● TASK ITEM
Repeat the data verbatim, images excluded.

□ □ □ □ □ □ □

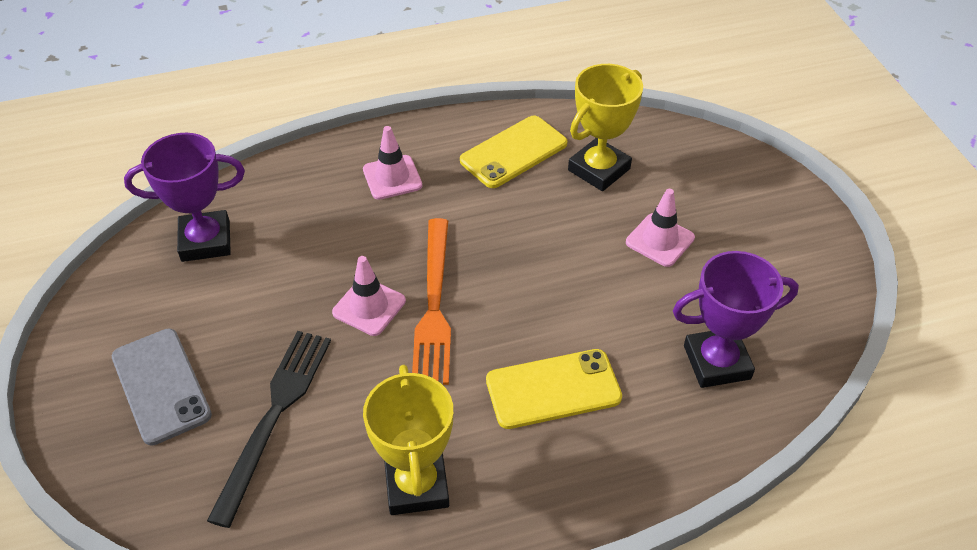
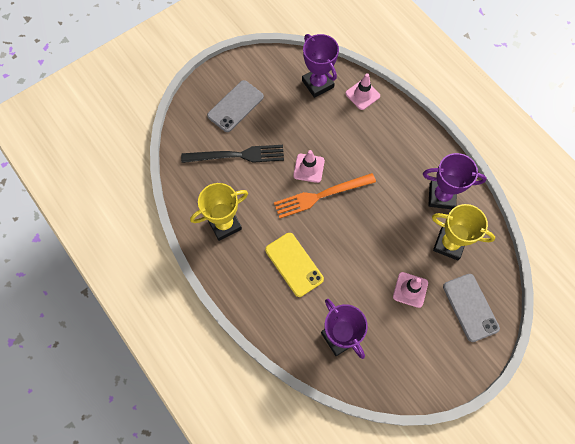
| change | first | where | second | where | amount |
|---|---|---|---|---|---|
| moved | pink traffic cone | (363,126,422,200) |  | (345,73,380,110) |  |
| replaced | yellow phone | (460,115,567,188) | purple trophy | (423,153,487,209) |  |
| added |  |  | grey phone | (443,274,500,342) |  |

□ □ □ □ □ □ □

● ANSWER TO THIS EXERCISE
| change | first | where | second | where | amount |
|---|---|---|---|---|---|
| moved | pink traffic cone | (363,126,422,200) |  | (345,73,380,110) |  |
| replaced | yellow phone | (460,115,567,188) | purple trophy | (423,153,487,209) |  |
| added |  |  | grey phone | (443,274,500,342) |  |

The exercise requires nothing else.